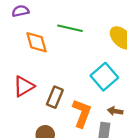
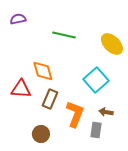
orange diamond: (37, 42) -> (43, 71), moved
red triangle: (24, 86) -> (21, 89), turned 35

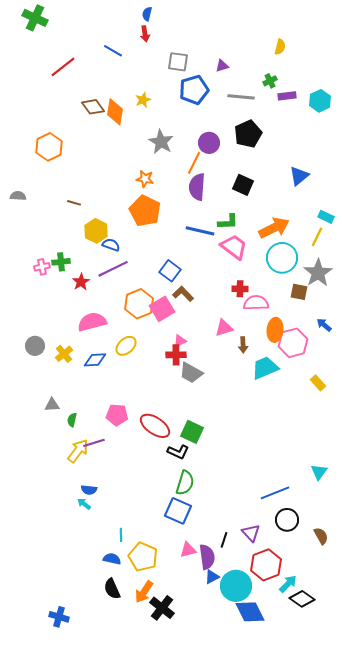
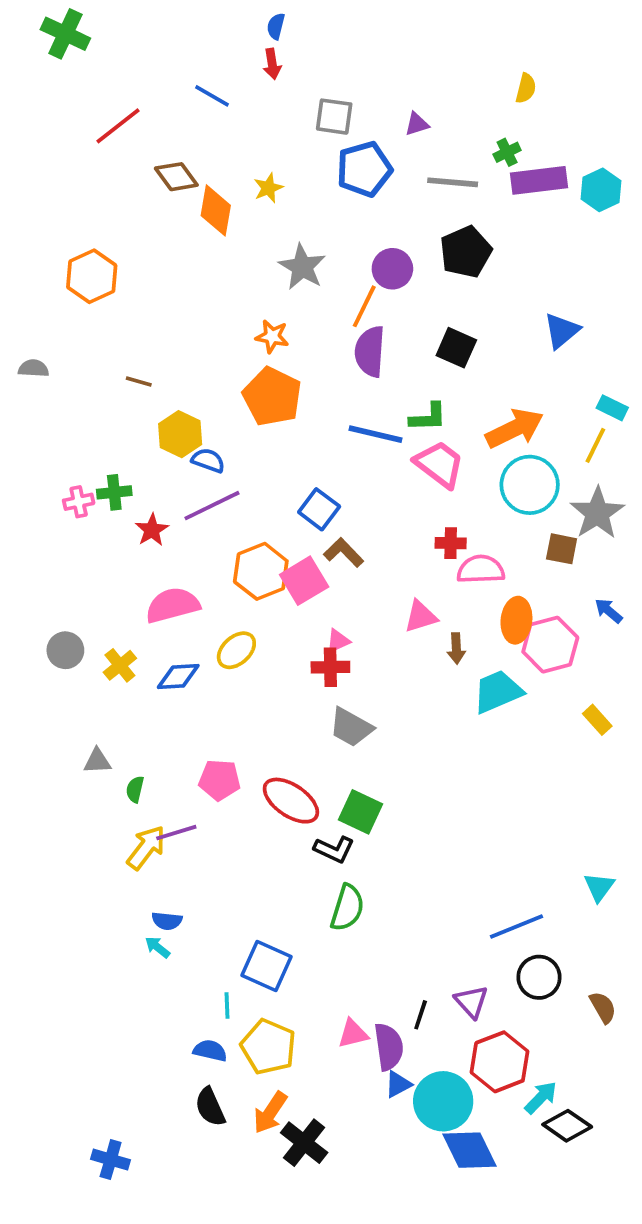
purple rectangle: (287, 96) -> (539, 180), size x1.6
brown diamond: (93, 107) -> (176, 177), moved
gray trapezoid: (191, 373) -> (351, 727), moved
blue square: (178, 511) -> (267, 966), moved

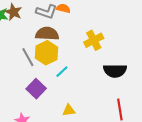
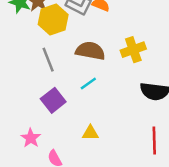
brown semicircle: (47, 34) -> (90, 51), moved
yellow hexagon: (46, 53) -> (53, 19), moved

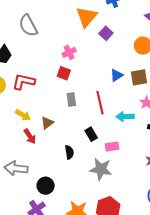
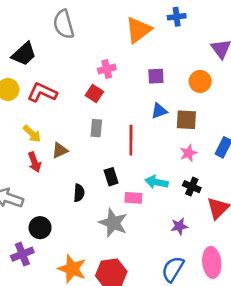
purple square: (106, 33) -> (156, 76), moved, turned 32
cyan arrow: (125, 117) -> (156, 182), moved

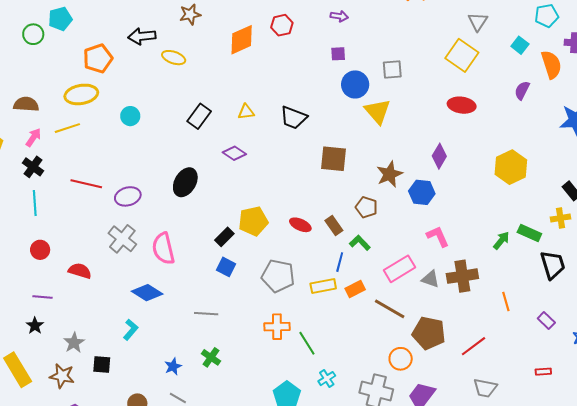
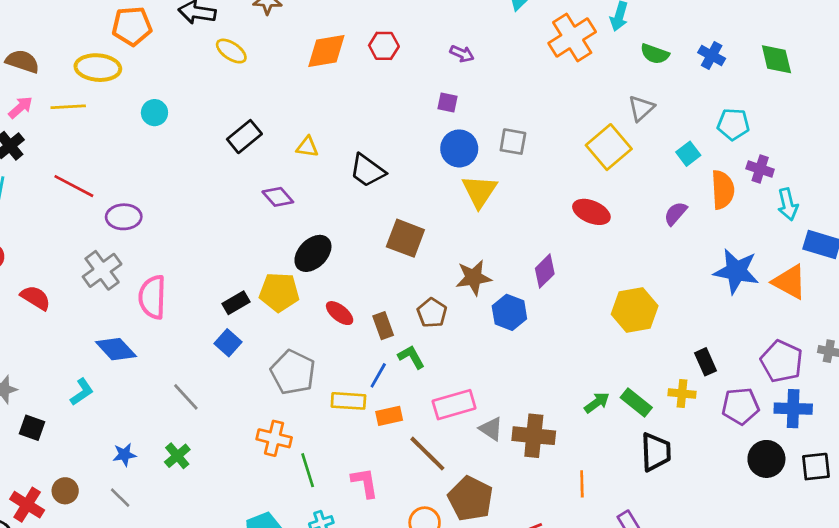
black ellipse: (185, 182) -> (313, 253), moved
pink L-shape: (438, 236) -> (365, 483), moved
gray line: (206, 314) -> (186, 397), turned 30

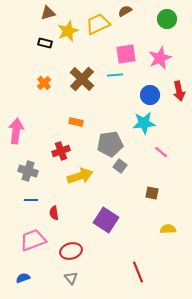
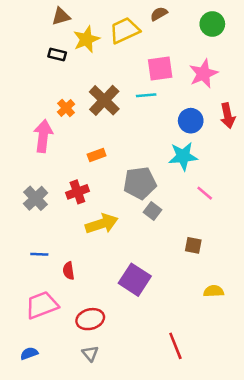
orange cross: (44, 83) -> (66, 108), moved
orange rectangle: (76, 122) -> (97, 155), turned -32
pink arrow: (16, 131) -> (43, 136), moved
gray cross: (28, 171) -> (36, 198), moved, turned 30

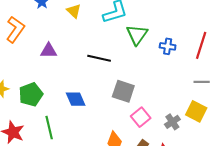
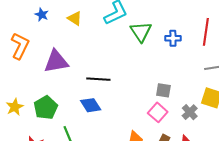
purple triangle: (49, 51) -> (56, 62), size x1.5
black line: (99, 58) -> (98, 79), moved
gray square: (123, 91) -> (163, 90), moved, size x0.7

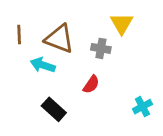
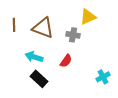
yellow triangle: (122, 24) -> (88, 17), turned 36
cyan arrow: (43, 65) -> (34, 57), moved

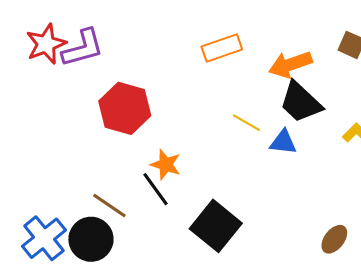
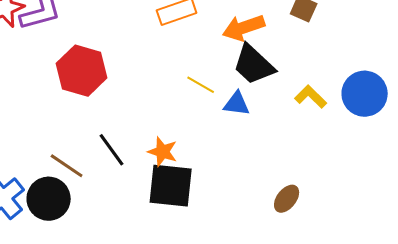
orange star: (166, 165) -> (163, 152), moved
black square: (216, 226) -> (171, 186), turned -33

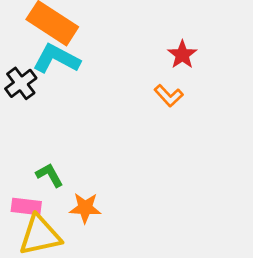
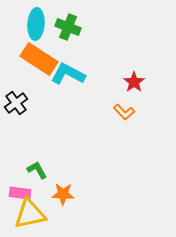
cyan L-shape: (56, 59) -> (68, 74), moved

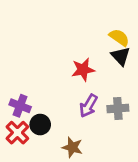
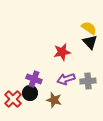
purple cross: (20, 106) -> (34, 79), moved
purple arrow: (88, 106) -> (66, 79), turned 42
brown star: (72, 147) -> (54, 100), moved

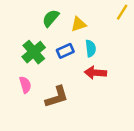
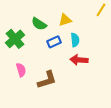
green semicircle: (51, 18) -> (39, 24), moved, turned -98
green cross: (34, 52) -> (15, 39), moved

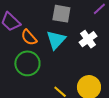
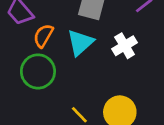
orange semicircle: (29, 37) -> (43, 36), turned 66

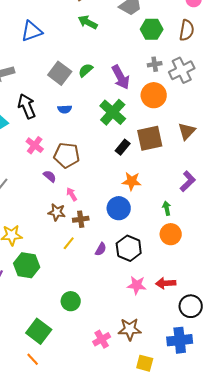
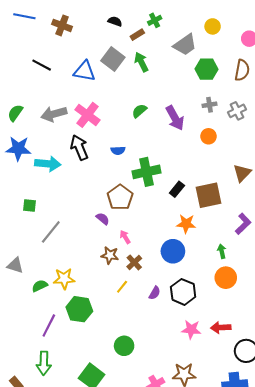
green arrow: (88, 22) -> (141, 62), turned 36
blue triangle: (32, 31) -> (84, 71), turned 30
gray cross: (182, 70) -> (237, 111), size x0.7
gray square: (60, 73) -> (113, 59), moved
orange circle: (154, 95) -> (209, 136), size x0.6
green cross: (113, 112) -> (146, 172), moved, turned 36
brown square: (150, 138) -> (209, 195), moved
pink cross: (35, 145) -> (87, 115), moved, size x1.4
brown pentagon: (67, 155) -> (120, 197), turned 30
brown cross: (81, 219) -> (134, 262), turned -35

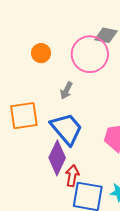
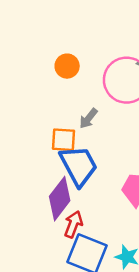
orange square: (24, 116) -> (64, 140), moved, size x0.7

Work task | Your response must consist of the material above, reproduced word for word, with the images omitted.

Task answer |
orange diamond: (37, 42) -> (43, 71), moved
red triangle: (24, 86) -> (21, 89), turned 35

purple rectangle: (287, 96) -> (539, 180), size x1.6
brown diamond: (93, 107) -> (176, 177), moved
gray trapezoid: (191, 373) -> (351, 727), moved
blue square: (178, 511) -> (267, 966), moved

brown semicircle: (47, 34) -> (90, 51), moved
yellow hexagon: (46, 53) -> (53, 19), moved

purple square: (106, 33) -> (156, 76), moved, turned 32
cyan arrow: (125, 117) -> (156, 182), moved

black ellipse: (185, 182) -> (313, 253), moved
pink L-shape: (438, 236) -> (365, 483), moved
gray line: (206, 314) -> (186, 397), turned 30

orange cross: (44, 83) -> (66, 108), moved
orange rectangle: (76, 122) -> (97, 155), turned -32
pink arrow: (16, 131) -> (43, 136), moved
gray cross: (28, 171) -> (36, 198), moved, turned 30

purple triangle: (49, 51) -> (56, 62), size x1.5
black line: (99, 58) -> (98, 79), moved
gray square: (123, 91) -> (163, 90), moved, size x0.7

yellow triangle: (122, 24) -> (88, 17), turned 36
cyan arrow: (43, 65) -> (34, 57), moved

orange star: (166, 165) -> (163, 152), moved
black square: (216, 226) -> (171, 186), turned -33

cyan L-shape: (56, 59) -> (68, 74), moved

purple cross: (20, 106) -> (34, 79), moved
purple arrow: (88, 106) -> (66, 79), turned 42
brown star: (72, 147) -> (54, 100), moved

green semicircle: (51, 18) -> (39, 24), moved, turned -98
green cross: (34, 52) -> (15, 39), moved

orange semicircle: (29, 37) -> (43, 36), turned 66

green arrow: (88, 22) -> (141, 62), turned 36
blue triangle: (32, 31) -> (84, 71), turned 30
gray cross: (182, 70) -> (237, 111), size x0.7
gray square: (60, 73) -> (113, 59), moved
orange circle: (154, 95) -> (209, 136), size x0.6
green cross: (113, 112) -> (146, 172), moved, turned 36
brown square: (150, 138) -> (209, 195), moved
pink cross: (35, 145) -> (87, 115), moved, size x1.4
brown pentagon: (67, 155) -> (120, 197), turned 30
brown cross: (81, 219) -> (134, 262), turned -35

orange square: (24, 116) -> (64, 140), moved, size x0.7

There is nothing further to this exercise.